* **WORK TASK**
Retype all entries exactly as they stand, excluding pictures.

■ ■ ■

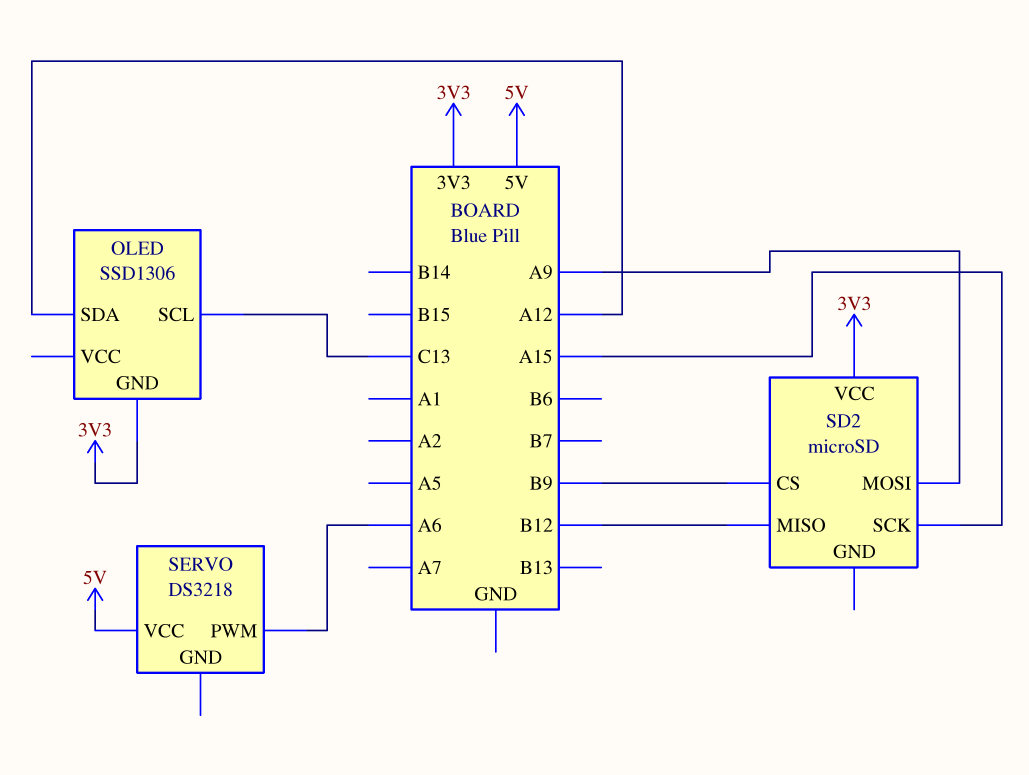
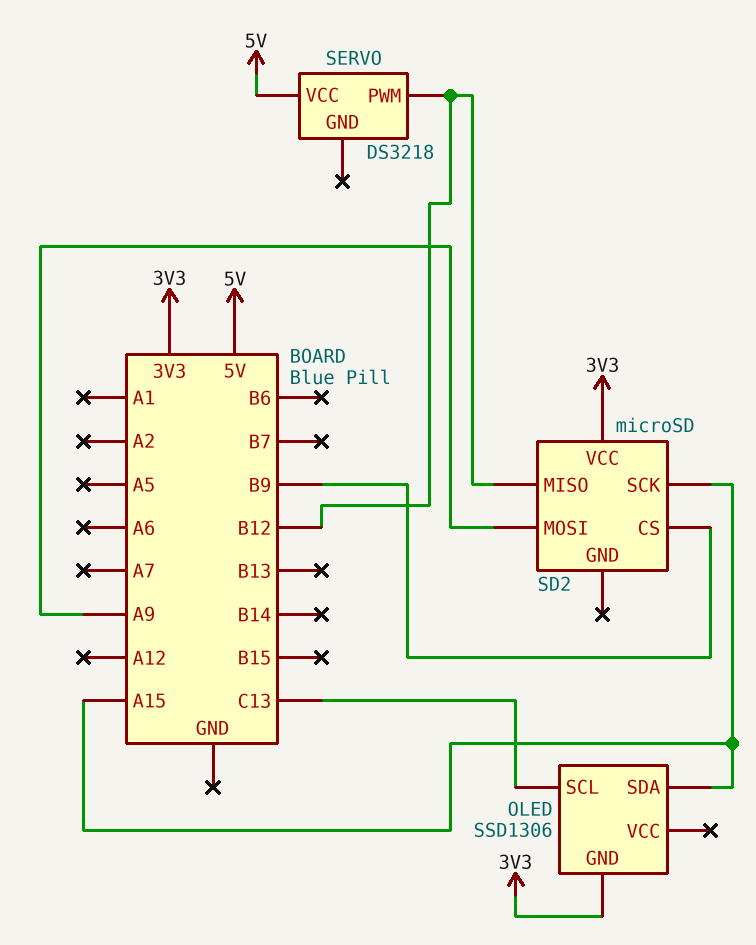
OLED pin SDA: A12 -> A15
SERVO pin PWM: A6 -> B12

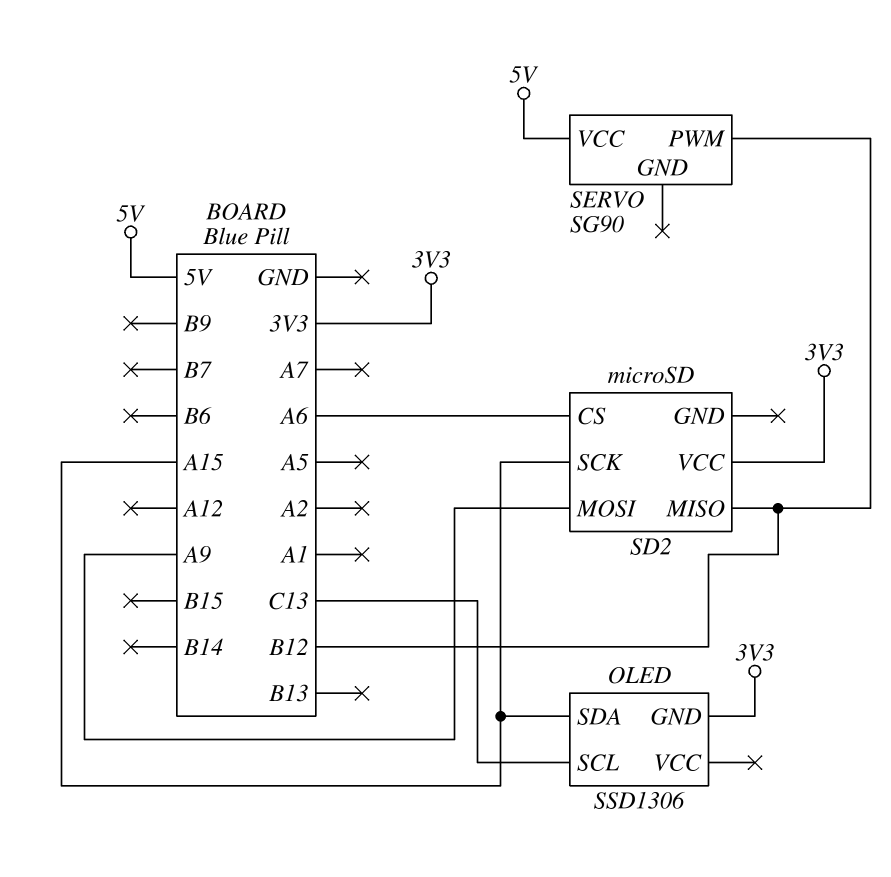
SD2 pin CS: B9 -> A6
SERVO: DS3218 -> SG90

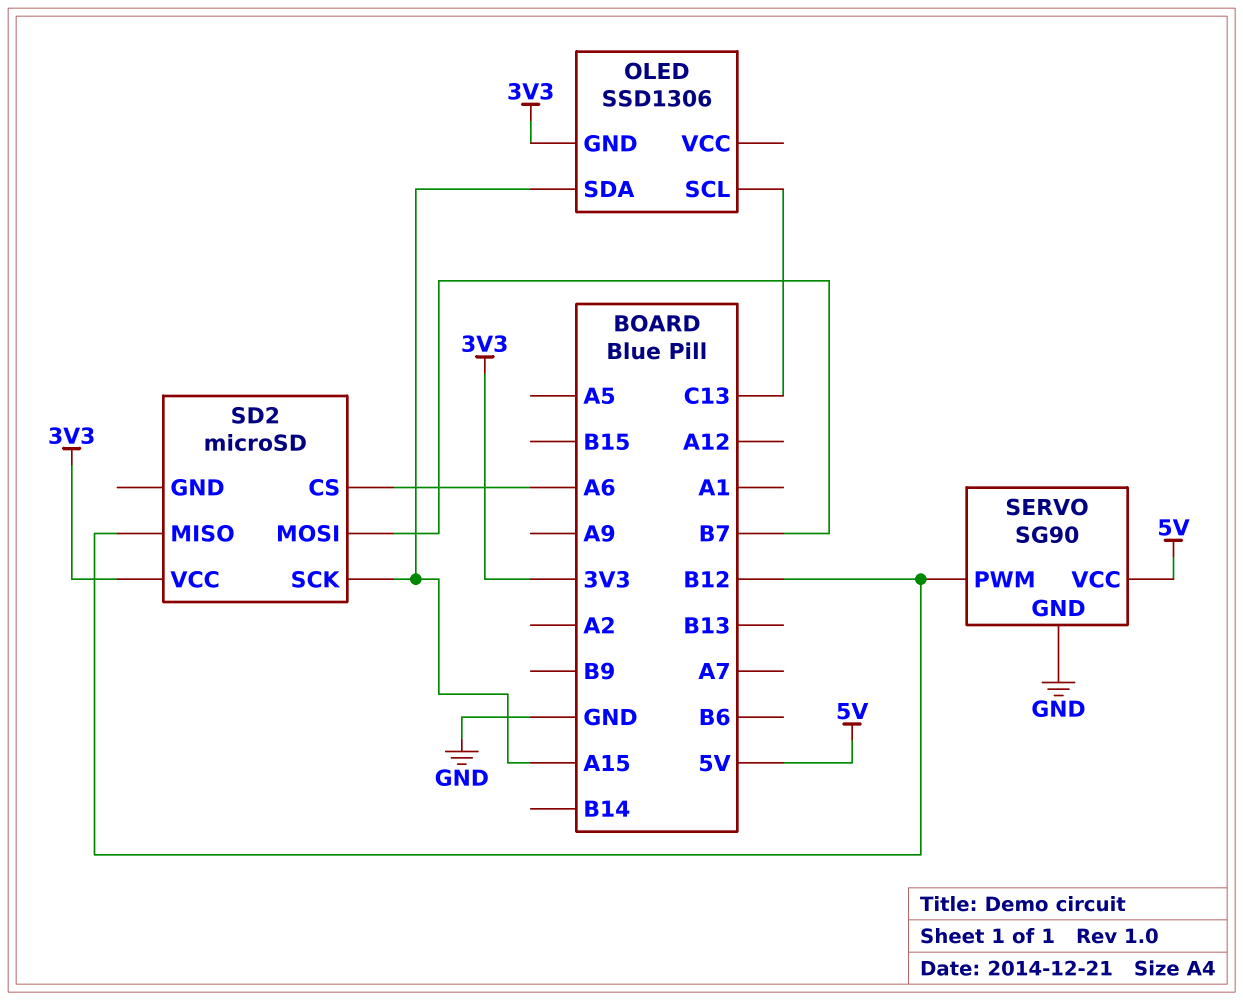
SD2 pin MOSI: A9 -> B7
SERVO pin GND: none -> GND

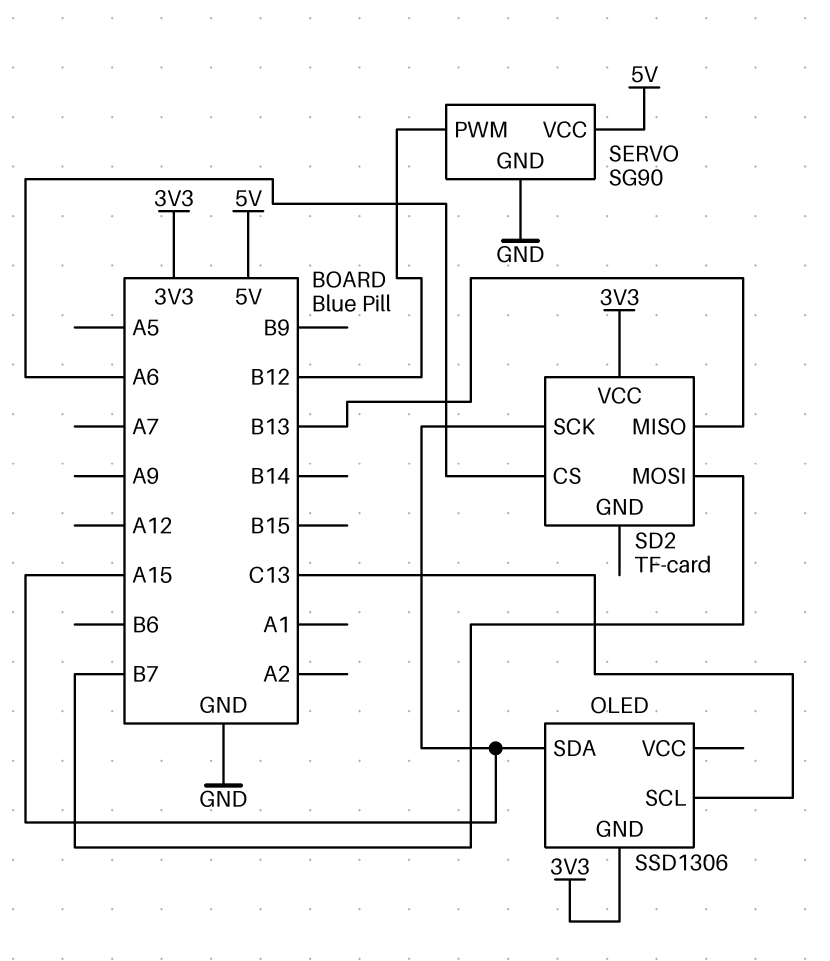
SD2: microSD -> TF-card
SD2 pin MISO: B12 -> B13

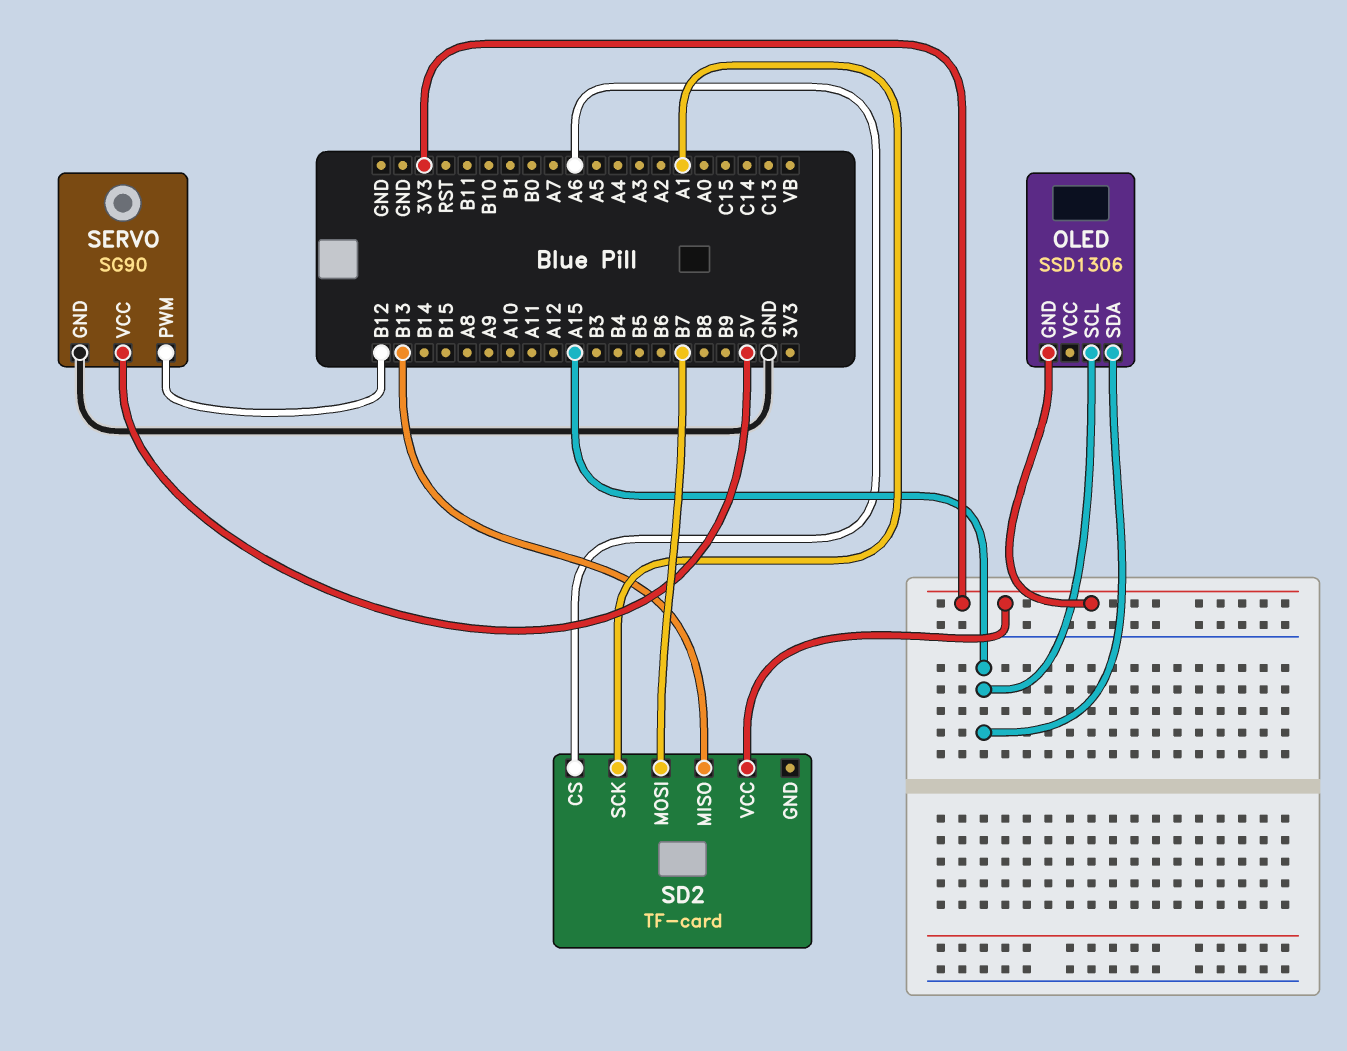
OLED pin SCL: C13 -> A15
SD2 pin SCK: A15 -> A1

■ ■ ■

* **OUTPUT FOR THIS EXERCISE**
OLED pin SDA: A12 -> A15
SERVO pin PWM: A6 -> B12

SD2 pin CS: B9 -> A6
SERVO: DS3218 -> SG90

SD2 pin MOSI: A9 -> B7
SERVO pin GND: none -> GND

SD2: microSD -> TF-card
SD2 pin MISO: B12 -> B13

OLED pin SCL: C13 -> A15
SD2 pin SCK: A15 -> A1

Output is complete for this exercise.